- Records
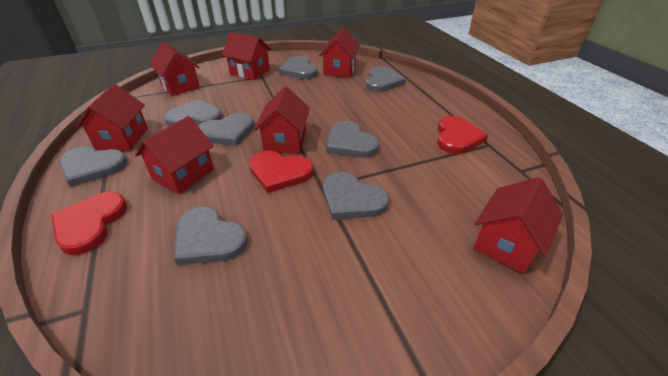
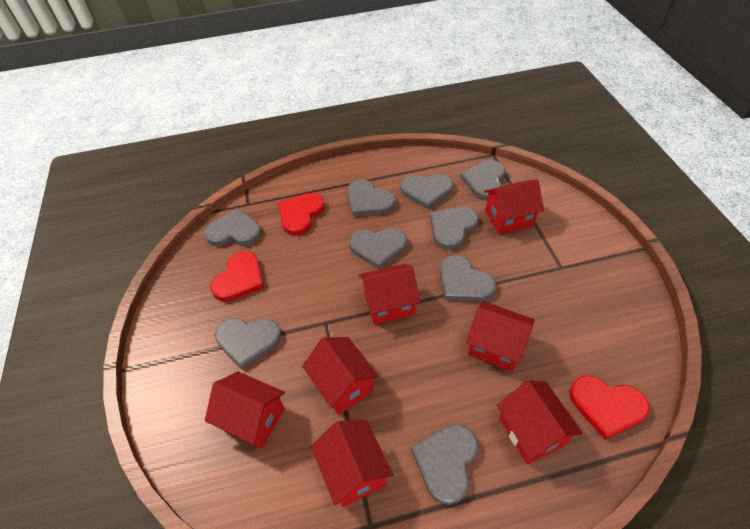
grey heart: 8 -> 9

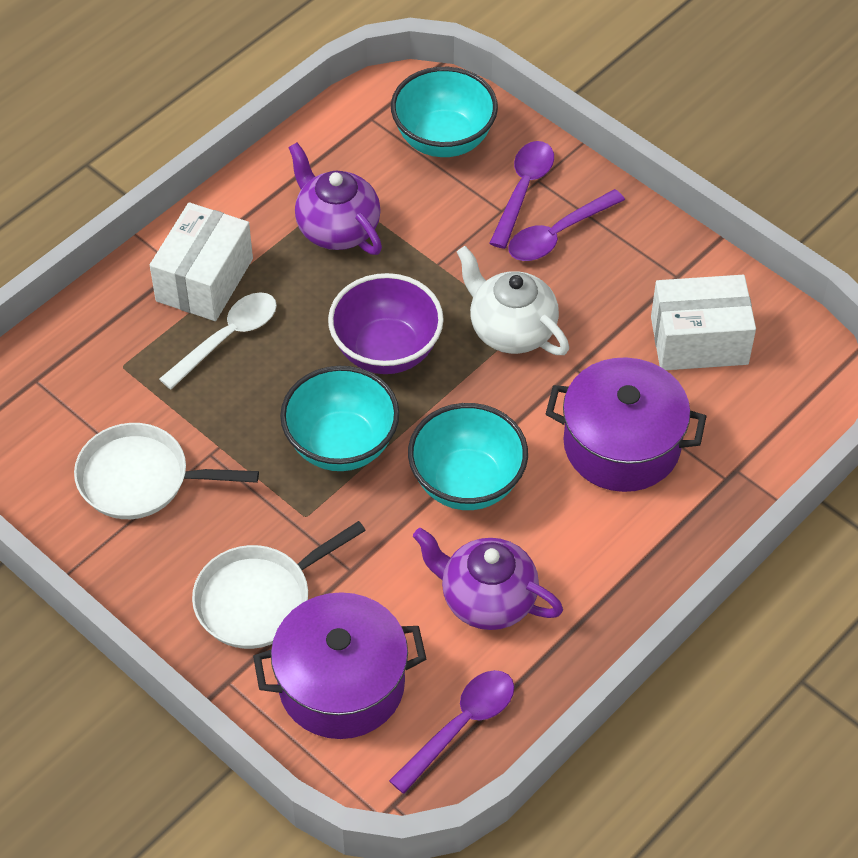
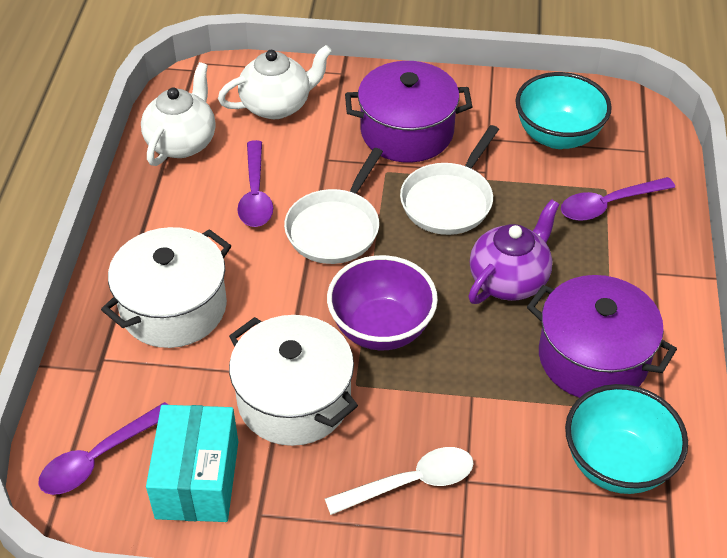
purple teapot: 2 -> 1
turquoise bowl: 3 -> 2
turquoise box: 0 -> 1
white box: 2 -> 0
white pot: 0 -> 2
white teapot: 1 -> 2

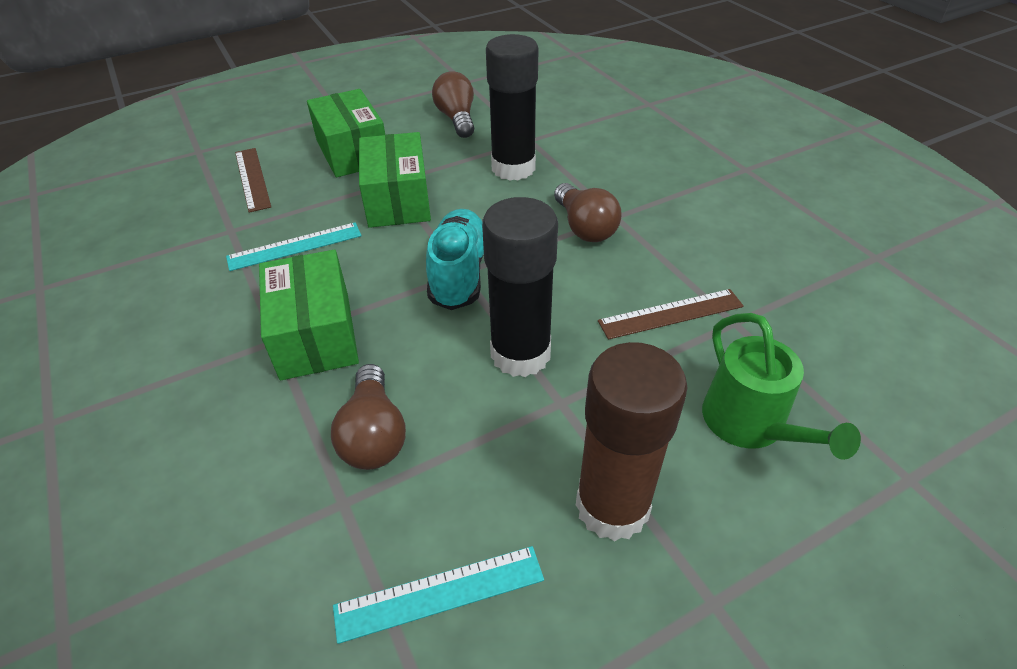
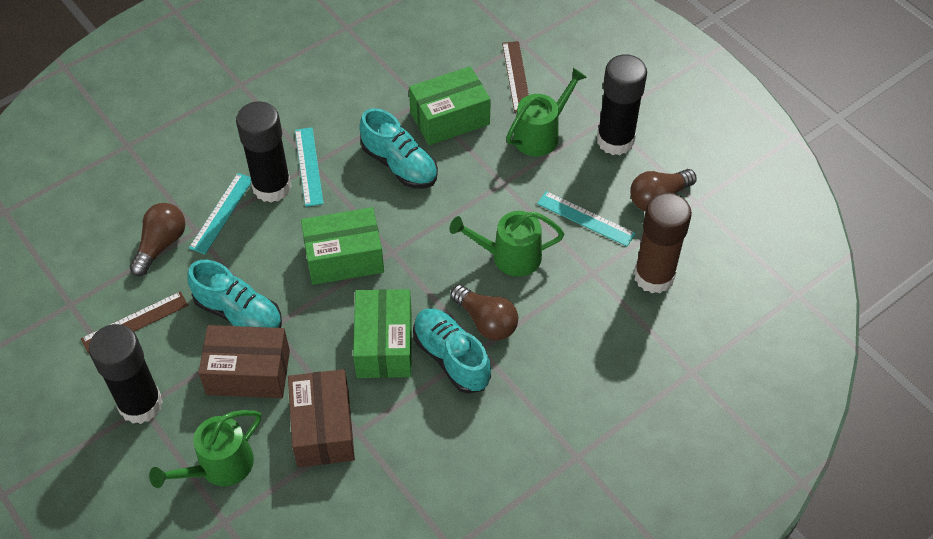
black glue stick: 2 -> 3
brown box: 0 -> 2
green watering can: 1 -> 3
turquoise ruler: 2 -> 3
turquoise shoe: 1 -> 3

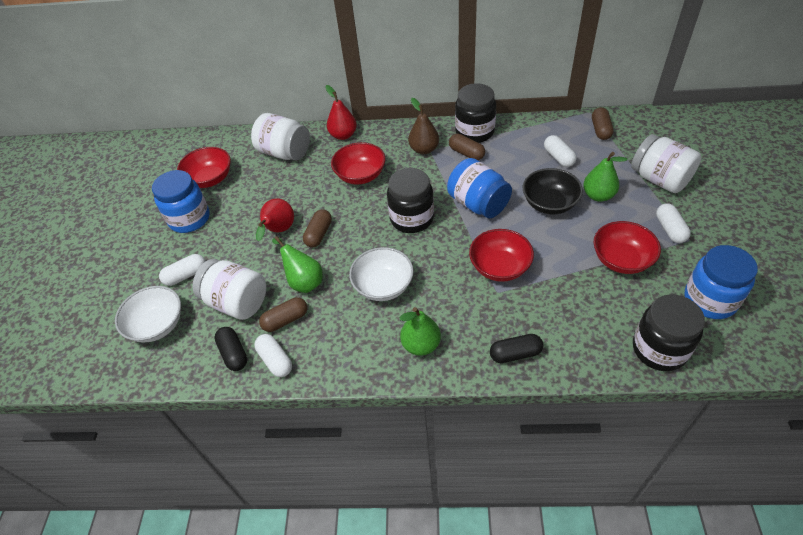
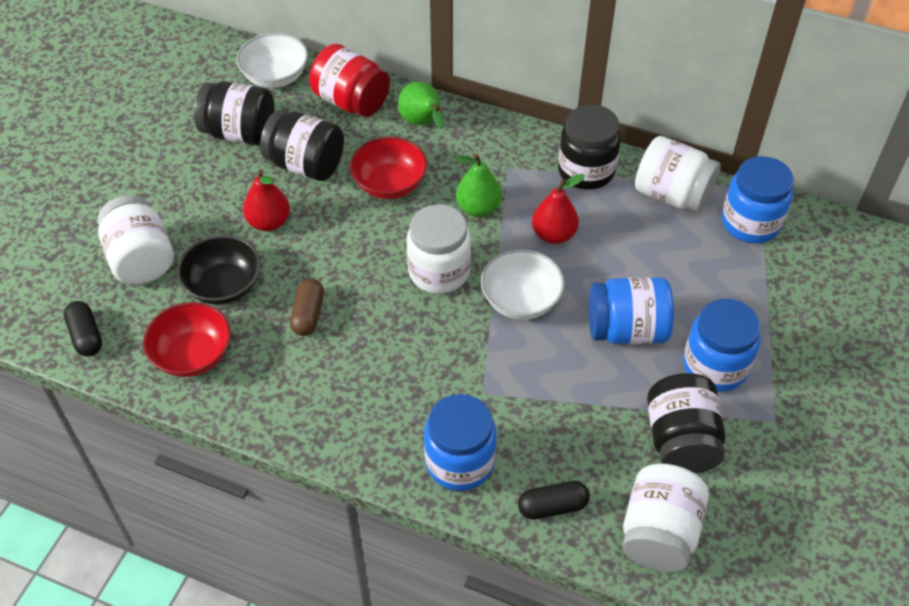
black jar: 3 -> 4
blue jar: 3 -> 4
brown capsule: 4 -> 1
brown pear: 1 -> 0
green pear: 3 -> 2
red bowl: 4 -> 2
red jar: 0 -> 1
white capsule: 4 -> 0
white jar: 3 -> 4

- Exercise
Repeat, exactly and in full, all the material above except its pictures.

- Solution
grey heart: 8 -> 9

purple teapot: 2 -> 1
turquoise bowl: 3 -> 2
turquoise box: 0 -> 1
white box: 2 -> 0
white pot: 0 -> 2
white teapot: 1 -> 2

black glue stick: 2 -> 3
brown box: 0 -> 2
green watering can: 1 -> 3
turquoise ruler: 2 -> 3
turquoise shoe: 1 -> 3

black jar: 3 -> 4
blue jar: 3 -> 4
brown capsule: 4 -> 1
brown pear: 1 -> 0
green pear: 3 -> 2
red bowl: 4 -> 2
red jar: 0 -> 1
white capsule: 4 -> 0
white jar: 3 -> 4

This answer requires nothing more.